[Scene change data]

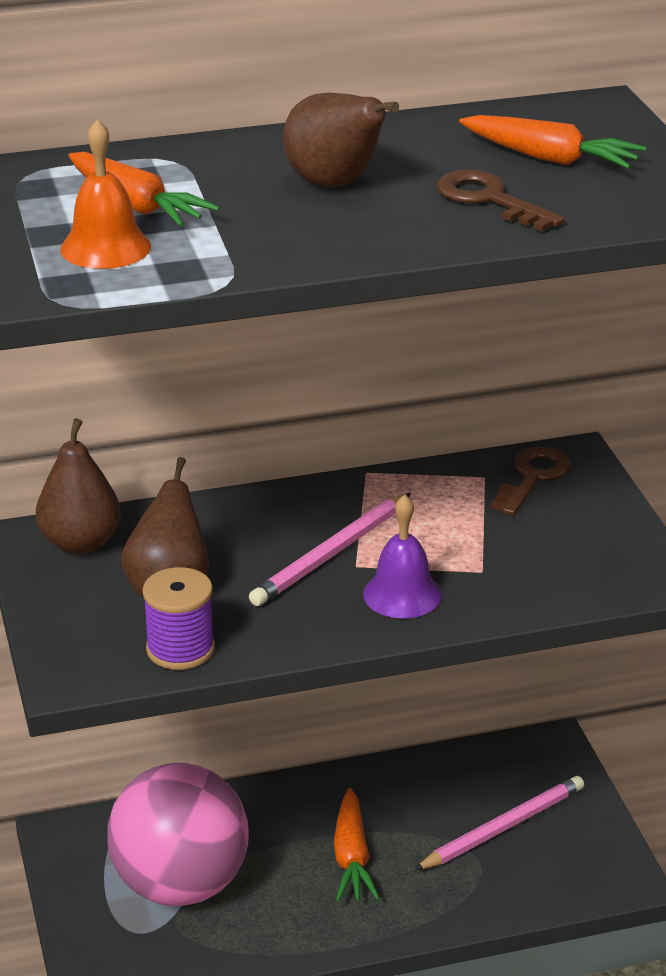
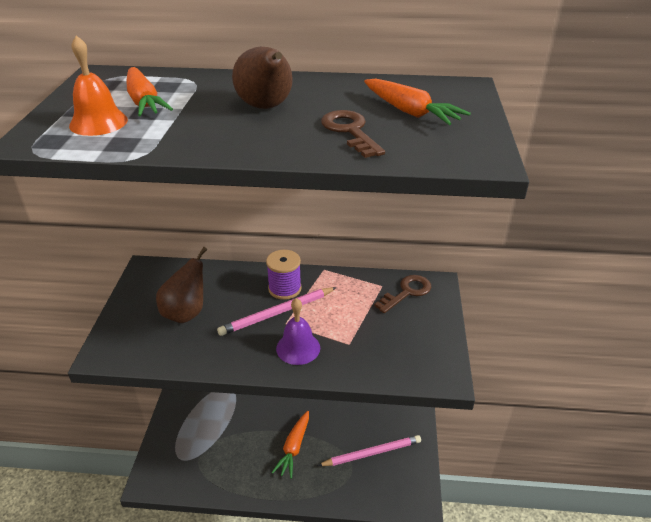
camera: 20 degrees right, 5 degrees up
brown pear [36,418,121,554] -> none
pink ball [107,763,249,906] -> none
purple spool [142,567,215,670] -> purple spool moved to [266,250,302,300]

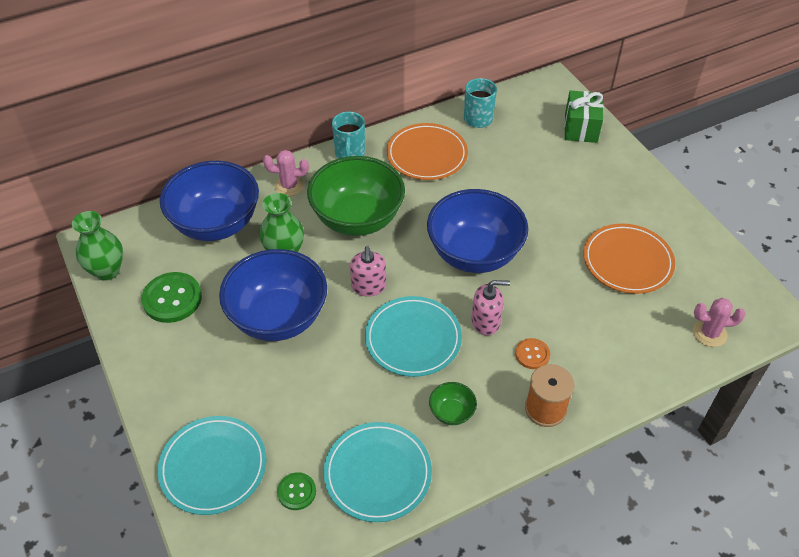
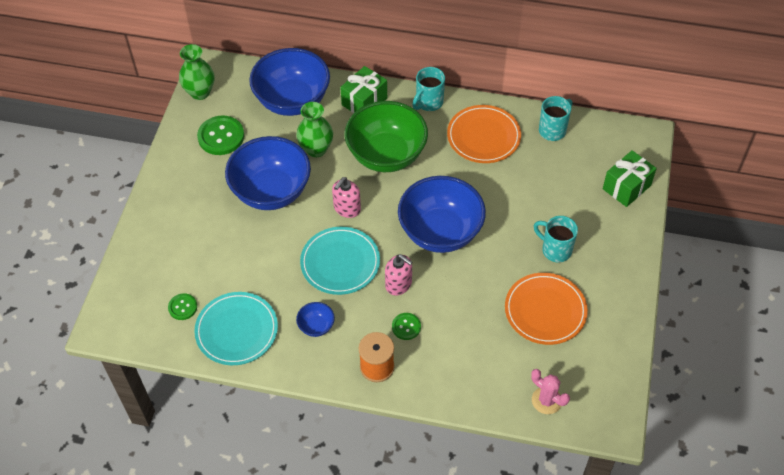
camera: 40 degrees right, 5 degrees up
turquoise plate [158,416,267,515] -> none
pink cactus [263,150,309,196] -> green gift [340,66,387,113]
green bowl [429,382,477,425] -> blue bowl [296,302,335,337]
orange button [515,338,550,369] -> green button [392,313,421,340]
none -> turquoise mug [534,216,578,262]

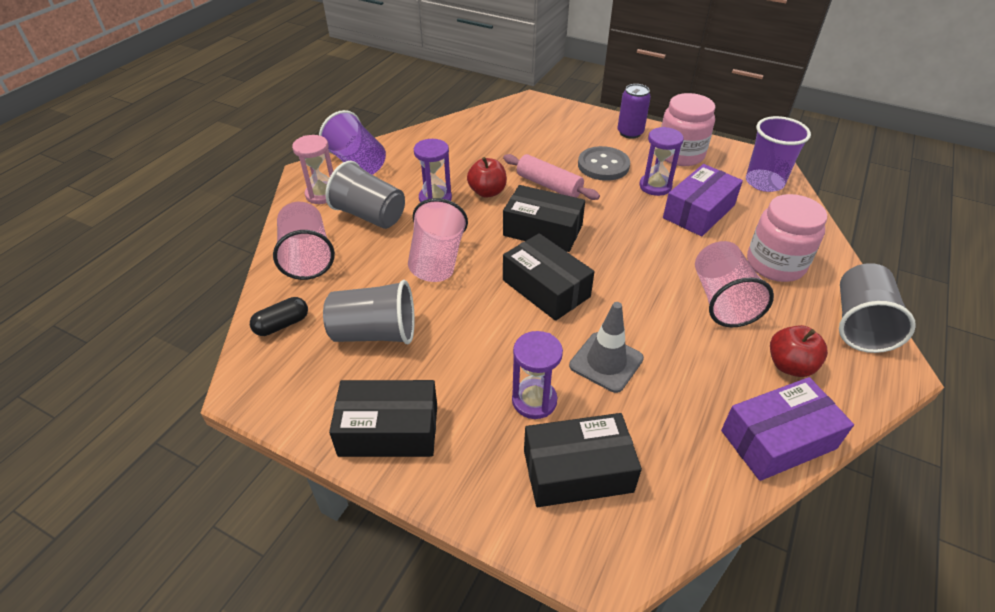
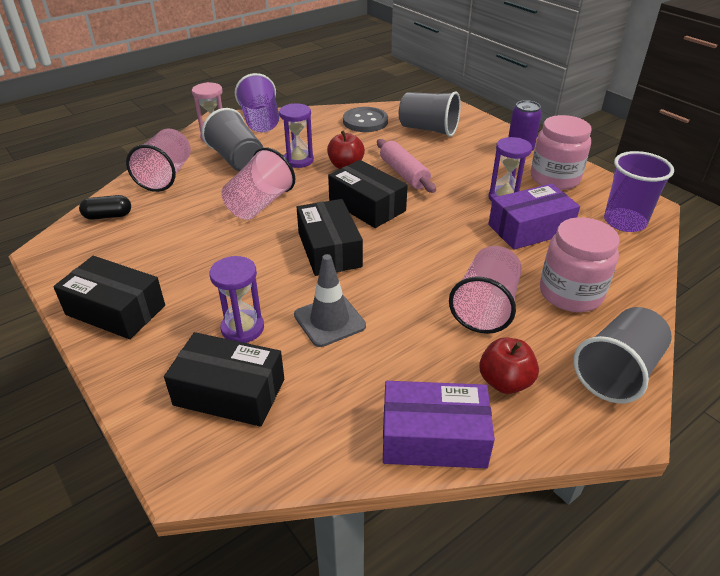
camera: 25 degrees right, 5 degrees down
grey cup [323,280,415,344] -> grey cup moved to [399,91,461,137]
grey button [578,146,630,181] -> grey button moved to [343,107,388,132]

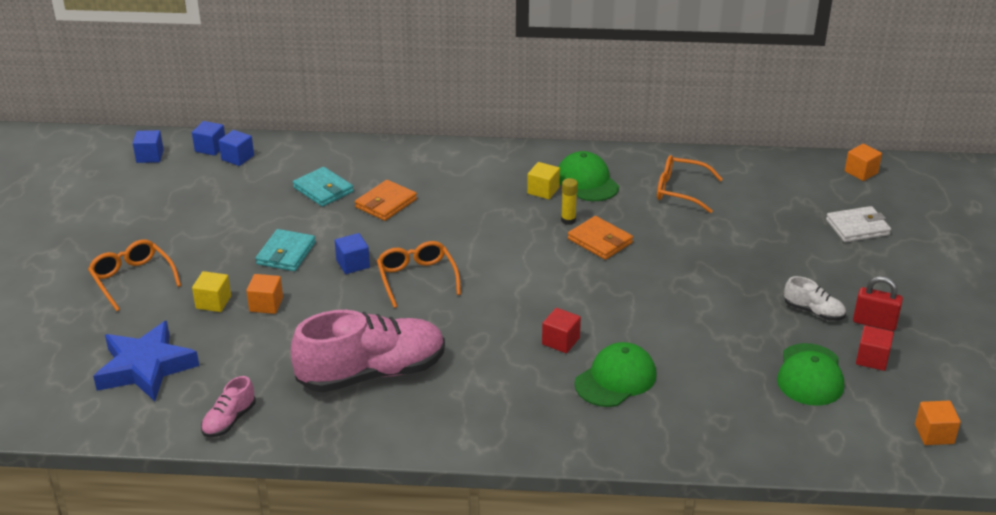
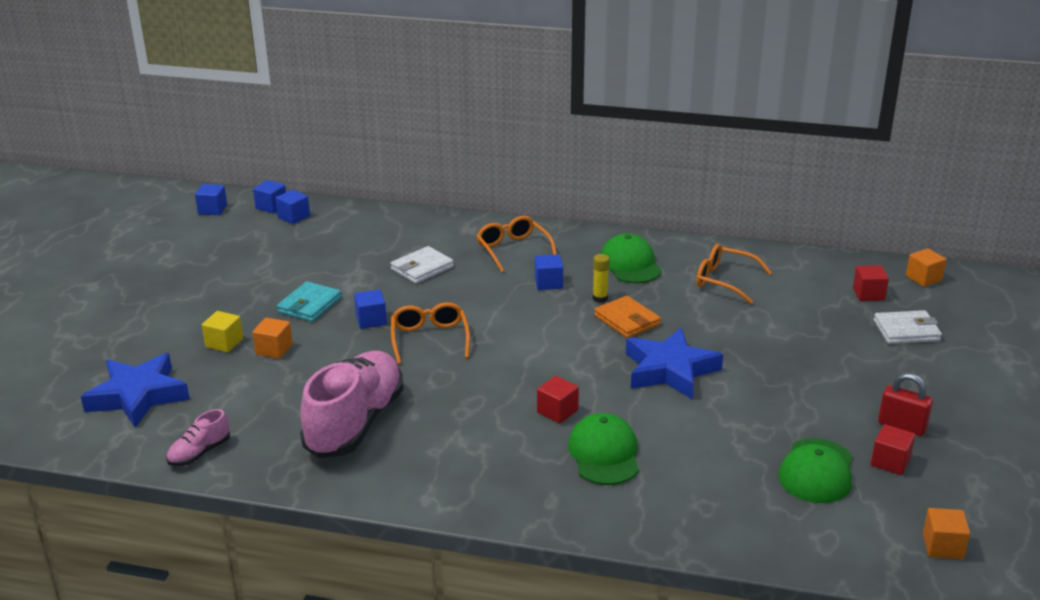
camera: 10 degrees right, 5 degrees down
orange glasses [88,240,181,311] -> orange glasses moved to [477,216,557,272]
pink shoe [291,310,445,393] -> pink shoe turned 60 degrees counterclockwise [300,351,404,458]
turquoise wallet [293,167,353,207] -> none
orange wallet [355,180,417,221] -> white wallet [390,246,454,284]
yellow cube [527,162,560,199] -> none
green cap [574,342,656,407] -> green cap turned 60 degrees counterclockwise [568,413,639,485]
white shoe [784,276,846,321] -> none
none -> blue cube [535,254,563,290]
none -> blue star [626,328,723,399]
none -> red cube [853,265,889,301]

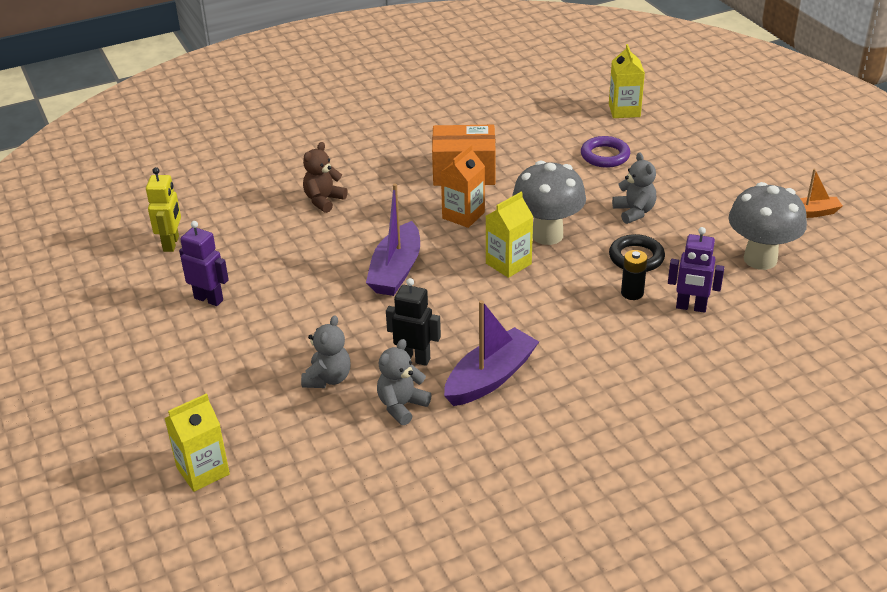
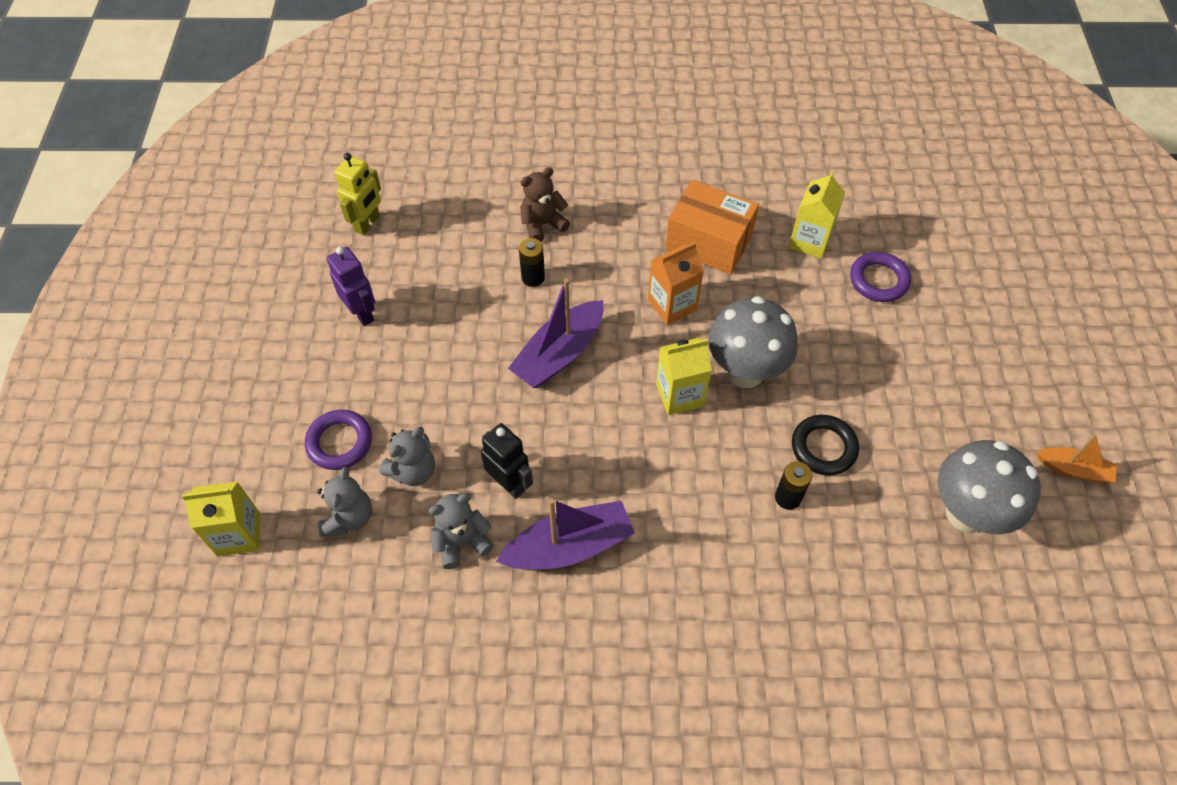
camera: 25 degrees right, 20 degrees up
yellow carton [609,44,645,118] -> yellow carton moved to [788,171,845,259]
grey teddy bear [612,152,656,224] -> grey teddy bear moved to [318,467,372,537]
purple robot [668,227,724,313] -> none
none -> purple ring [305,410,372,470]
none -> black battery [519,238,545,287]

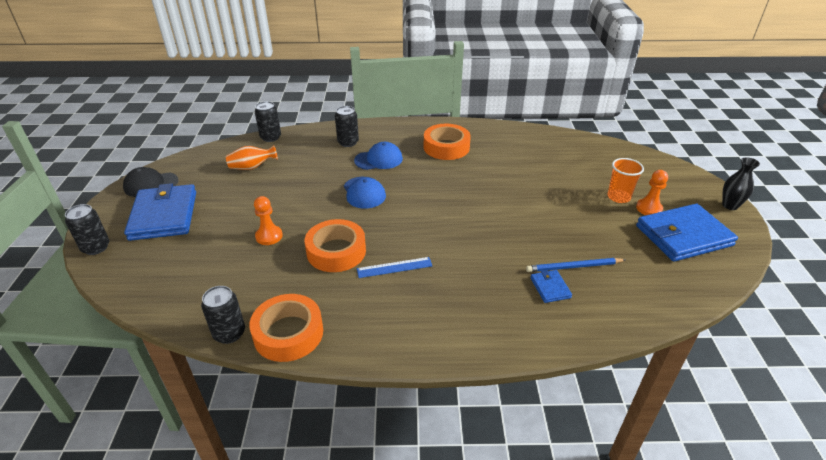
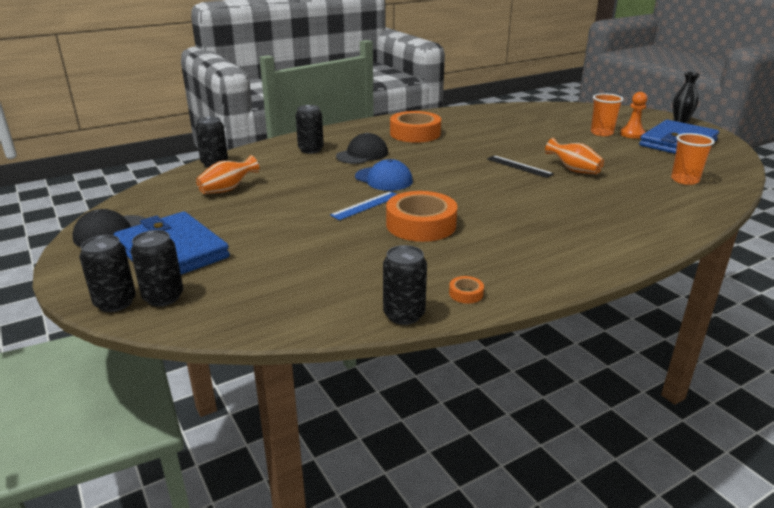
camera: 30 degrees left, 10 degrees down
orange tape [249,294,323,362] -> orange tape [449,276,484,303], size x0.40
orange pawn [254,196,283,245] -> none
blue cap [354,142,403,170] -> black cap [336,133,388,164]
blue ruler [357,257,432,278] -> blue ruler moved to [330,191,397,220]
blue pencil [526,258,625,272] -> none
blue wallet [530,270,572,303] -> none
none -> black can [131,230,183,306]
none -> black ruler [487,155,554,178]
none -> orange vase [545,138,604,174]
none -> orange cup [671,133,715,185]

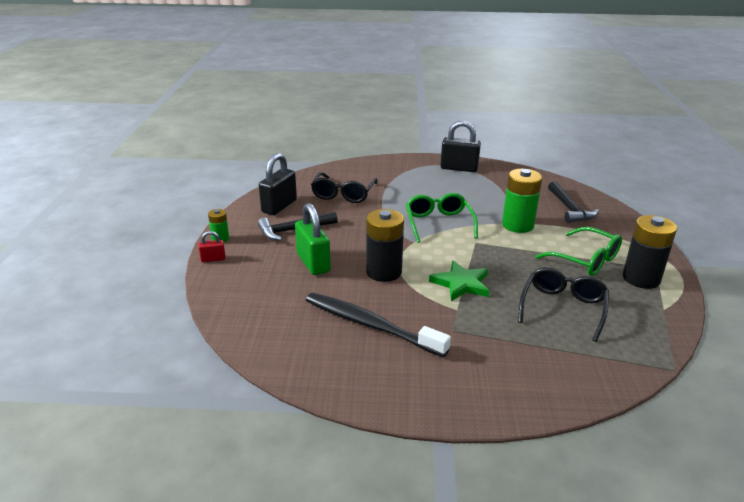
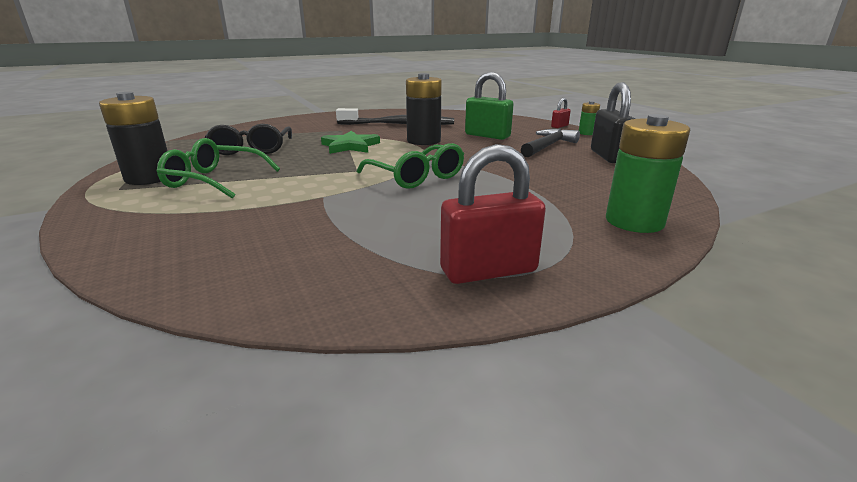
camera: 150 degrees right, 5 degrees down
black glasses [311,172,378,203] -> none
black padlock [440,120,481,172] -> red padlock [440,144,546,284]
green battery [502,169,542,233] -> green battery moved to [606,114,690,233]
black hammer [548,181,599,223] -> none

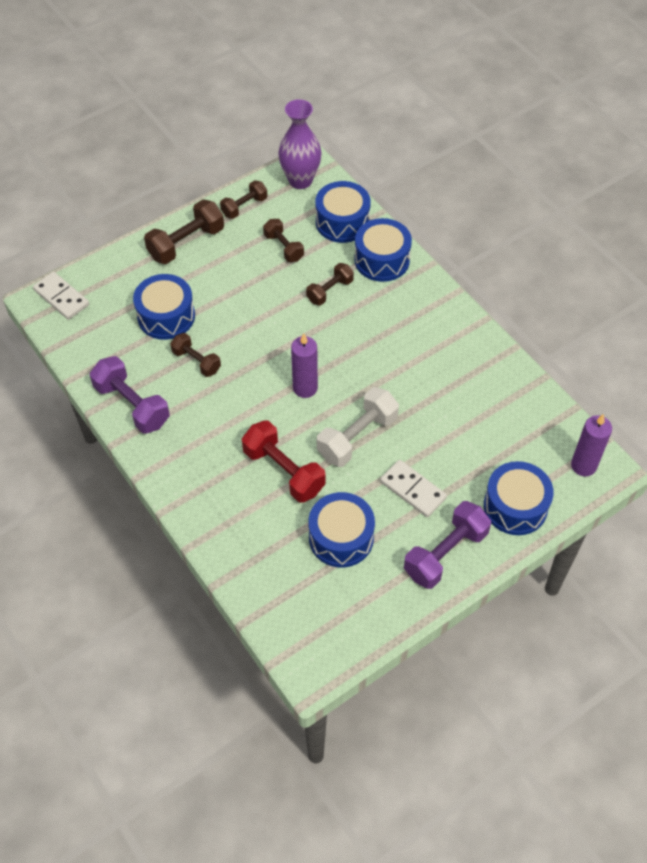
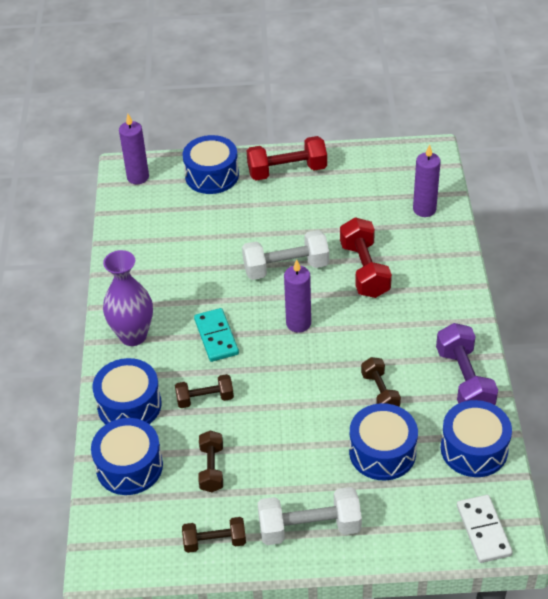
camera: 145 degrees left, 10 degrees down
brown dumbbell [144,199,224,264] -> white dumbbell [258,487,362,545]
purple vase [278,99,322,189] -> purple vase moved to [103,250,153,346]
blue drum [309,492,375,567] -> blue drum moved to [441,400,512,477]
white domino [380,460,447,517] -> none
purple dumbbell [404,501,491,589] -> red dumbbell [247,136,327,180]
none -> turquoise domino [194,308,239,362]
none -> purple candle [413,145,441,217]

* [Exercise brief]:
Copy out every line from the data above that has "left" in it.

* [Output for this exercise]:
camera: 30 degrees left, 10 degrees down
camera: 145 degrees left, 10 degrees down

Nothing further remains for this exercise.